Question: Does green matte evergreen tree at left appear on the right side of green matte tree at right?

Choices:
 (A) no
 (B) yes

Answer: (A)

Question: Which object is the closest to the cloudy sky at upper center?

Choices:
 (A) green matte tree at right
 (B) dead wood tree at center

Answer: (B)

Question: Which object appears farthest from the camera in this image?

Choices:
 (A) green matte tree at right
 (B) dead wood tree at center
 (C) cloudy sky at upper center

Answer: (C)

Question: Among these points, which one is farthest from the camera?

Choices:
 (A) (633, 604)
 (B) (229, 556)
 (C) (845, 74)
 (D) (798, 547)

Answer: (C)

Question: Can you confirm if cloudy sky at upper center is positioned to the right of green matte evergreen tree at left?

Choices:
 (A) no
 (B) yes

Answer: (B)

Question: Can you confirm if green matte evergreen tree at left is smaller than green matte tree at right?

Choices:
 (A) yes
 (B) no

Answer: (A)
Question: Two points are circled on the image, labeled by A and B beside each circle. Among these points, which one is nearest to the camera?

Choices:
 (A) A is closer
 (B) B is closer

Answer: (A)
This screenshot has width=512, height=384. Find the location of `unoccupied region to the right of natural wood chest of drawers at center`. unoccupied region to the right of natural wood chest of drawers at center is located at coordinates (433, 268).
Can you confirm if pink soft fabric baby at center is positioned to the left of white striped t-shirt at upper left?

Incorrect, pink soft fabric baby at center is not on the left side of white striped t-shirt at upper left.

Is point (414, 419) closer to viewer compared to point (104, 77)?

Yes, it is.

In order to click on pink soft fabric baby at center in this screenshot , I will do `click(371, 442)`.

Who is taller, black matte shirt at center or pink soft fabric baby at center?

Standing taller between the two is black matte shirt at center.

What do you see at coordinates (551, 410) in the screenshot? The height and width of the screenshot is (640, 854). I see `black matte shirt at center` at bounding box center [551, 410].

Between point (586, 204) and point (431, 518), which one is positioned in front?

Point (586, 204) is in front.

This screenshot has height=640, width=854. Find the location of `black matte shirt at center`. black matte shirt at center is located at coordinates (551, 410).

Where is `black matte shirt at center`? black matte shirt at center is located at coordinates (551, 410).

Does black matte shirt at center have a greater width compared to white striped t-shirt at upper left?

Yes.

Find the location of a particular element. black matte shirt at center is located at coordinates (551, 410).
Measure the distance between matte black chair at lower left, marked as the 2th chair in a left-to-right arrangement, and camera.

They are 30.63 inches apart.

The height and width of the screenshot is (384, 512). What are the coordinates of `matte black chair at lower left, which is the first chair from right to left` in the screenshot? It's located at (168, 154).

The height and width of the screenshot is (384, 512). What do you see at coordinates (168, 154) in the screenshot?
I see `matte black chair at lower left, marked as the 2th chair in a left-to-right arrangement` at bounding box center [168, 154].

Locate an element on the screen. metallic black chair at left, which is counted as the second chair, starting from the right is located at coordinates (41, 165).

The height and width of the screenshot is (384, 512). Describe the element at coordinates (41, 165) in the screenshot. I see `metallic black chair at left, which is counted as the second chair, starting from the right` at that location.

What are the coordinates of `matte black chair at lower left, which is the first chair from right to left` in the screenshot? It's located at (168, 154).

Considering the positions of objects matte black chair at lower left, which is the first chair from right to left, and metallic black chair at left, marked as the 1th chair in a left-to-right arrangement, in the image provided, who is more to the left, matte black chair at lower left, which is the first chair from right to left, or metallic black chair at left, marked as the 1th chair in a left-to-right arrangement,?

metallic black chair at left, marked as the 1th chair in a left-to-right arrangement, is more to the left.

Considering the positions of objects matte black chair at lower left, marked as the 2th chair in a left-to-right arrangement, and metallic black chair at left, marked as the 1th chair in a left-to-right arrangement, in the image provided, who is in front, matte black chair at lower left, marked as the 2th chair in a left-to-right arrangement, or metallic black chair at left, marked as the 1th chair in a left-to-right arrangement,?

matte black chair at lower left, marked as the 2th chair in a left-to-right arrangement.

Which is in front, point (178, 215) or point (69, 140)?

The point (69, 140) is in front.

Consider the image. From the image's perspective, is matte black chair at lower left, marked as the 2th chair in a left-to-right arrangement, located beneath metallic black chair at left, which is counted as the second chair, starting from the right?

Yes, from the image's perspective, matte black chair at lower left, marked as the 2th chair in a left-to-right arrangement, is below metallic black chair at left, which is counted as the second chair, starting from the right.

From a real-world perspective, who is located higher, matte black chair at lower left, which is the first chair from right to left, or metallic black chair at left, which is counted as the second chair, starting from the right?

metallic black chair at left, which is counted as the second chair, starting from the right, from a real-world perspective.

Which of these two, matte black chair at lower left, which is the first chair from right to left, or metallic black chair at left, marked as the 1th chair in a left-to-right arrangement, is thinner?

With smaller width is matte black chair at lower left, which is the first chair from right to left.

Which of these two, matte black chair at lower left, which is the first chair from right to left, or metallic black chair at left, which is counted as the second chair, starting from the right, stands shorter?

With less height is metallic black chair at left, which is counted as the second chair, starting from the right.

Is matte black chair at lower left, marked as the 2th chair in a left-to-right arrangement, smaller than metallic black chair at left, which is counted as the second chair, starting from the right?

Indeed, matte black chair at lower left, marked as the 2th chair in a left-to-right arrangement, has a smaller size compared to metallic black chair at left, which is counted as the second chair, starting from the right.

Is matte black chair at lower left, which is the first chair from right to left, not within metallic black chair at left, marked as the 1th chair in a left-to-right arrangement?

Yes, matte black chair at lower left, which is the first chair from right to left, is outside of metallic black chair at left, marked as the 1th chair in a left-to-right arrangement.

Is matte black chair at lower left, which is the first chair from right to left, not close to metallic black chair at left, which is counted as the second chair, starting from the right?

- - - - -

Exercise goal: Reproduce all of the material above verbatim, keeping every line unchanged and in its original order.

Solution:
Question: Does green matte evergreen tree at left appear on the right side of green matte tree at right?

Choices:
 (A) no
 (B) yes

Answer: (A)

Question: Which object is the closest to the cloudy sky at upper center?

Choices:
 (A) green matte tree at right
 (B) dead wood tree at center

Answer: (B)

Question: Which object appears farthest from the camera in this image?

Choices:
 (A) green matte tree at right
 (B) dead wood tree at center
 (C) cloudy sky at upper center

Answer: (C)

Question: Among these points, which one is farthest from the camera?

Choices:
 (A) (633, 604)
 (B) (229, 556)
 (C) (845, 74)
 (D) (798, 547)

Answer: (C)

Question: Can you confirm if cloudy sky at upper center is positioned to the right of green matte evergreen tree at left?

Choices:
 (A) no
 (B) yes

Answer: (B)

Question: Can you confirm if green matte evergreen tree at left is smaller than green matte tree at right?

Choices:
 (A) yes
 (B) no

Answer: (A)
Question: Two points are circled on the image, labeled by A and B beside each circle. Among these points, which one is nearest to the camera?

Choices:
 (A) A is closer
 (B) B is closer

Answer: (A)
This screenshot has width=512, height=384. Find the location of `unoccupied region to the right of natural wood chest of drawers at center`. unoccupied region to the right of natural wood chest of drawers at center is located at coordinates (433, 268).
Can you confirm if pink soft fabric baby at center is positioned to the left of white striped t-shirt at upper left?

Incorrect, pink soft fabric baby at center is not on the left side of white striped t-shirt at upper left.

Is point (414, 419) closer to viewer compared to point (104, 77)?

Yes, it is.

In order to click on pink soft fabric baby at center in this screenshot , I will do `click(371, 442)`.

Who is taller, black matte shirt at center or pink soft fabric baby at center?

Standing taller between the two is black matte shirt at center.

What do you see at coordinates (551, 410) in the screenshot? The height and width of the screenshot is (640, 854). I see `black matte shirt at center` at bounding box center [551, 410].

Between point (586, 204) and point (431, 518), which one is positioned in front?

Point (586, 204) is in front.

This screenshot has height=640, width=854. Find the location of `black matte shirt at center`. black matte shirt at center is located at coordinates (551, 410).

Where is `black matte shirt at center`? black matte shirt at center is located at coordinates (551, 410).

Does black matte shirt at center have a greater width compared to white striped t-shirt at upper left?

Yes.

Find the location of a particular element. black matte shirt at center is located at coordinates (551, 410).
Measure the distance between matte black chair at lower left, marked as the 2th chair in a left-to-right arrangement, and camera.

They are 30.63 inches apart.

The height and width of the screenshot is (384, 512). What are the coordinates of `matte black chair at lower left, which is the first chair from right to left` in the screenshot? It's located at (168, 154).

The height and width of the screenshot is (384, 512). What do you see at coordinates (168, 154) in the screenshot?
I see `matte black chair at lower left, marked as the 2th chair in a left-to-right arrangement` at bounding box center [168, 154].

Locate an element on the screen. metallic black chair at left, which is counted as the second chair, starting from the right is located at coordinates (41, 165).

The height and width of the screenshot is (384, 512). Describe the element at coordinates (41, 165) in the screenshot. I see `metallic black chair at left, which is counted as the second chair, starting from the right` at that location.

What are the coordinates of `matte black chair at lower left, which is the first chair from right to left` in the screenshot? It's located at (168, 154).

Considering the positions of objects matte black chair at lower left, which is the first chair from right to left, and metallic black chair at left, marked as the 1th chair in a left-to-right arrangement, in the image provided, who is more to the left, matte black chair at lower left, which is the first chair from right to left, or metallic black chair at left, marked as the 1th chair in a left-to-right arrangement,?

metallic black chair at left, marked as the 1th chair in a left-to-right arrangement, is more to the left.

Considering the positions of objects matte black chair at lower left, marked as the 2th chair in a left-to-right arrangement, and metallic black chair at left, marked as the 1th chair in a left-to-right arrangement, in the image provided, who is in front, matte black chair at lower left, marked as the 2th chair in a left-to-right arrangement, or metallic black chair at left, marked as the 1th chair in a left-to-right arrangement,?

matte black chair at lower left, marked as the 2th chair in a left-to-right arrangement.

Which is in front, point (178, 215) or point (69, 140)?

The point (69, 140) is in front.

Consider the image. From the image's perspective, is matte black chair at lower left, marked as the 2th chair in a left-to-right arrangement, located beneath metallic black chair at left, which is counted as the second chair, starting from the right?

Yes, from the image's perspective, matte black chair at lower left, marked as the 2th chair in a left-to-right arrangement, is below metallic black chair at left, which is counted as the second chair, starting from the right.

From a real-world perspective, who is located higher, matte black chair at lower left, which is the first chair from right to left, or metallic black chair at left, which is counted as the second chair, starting from the right?

metallic black chair at left, which is counted as the second chair, starting from the right, from a real-world perspective.

Which of these two, matte black chair at lower left, which is the first chair from right to left, or metallic black chair at left, marked as the 1th chair in a left-to-right arrangement, is thinner?

With smaller width is matte black chair at lower left, which is the first chair from right to left.

Which of these two, matte black chair at lower left, which is the first chair from right to left, or metallic black chair at left, which is counted as the second chair, starting from the right, stands shorter?

With less height is metallic black chair at left, which is counted as the second chair, starting from the right.

Is matte black chair at lower left, marked as the 2th chair in a left-to-right arrangement, smaller than metallic black chair at left, which is counted as the second chair, starting from the right?

Indeed, matte black chair at lower left, marked as the 2th chair in a left-to-right arrangement, has a smaller size compared to metallic black chair at left, which is counted as the second chair, starting from the right.

Is matte black chair at lower left, which is the first chair from right to left, not within metallic black chair at left, marked as the 1th chair in a left-to-right arrangement?

Yes, matte black chair at lower left, which is the first chair from right to left, is outside of metallic black chair at left, marked as the 1th chair in a left-to-right arrangement.

Is matte black chair at lower left, which is the first chair from right to left, not close to metallic black chair at left, which is counted as the second chair, starting from the right?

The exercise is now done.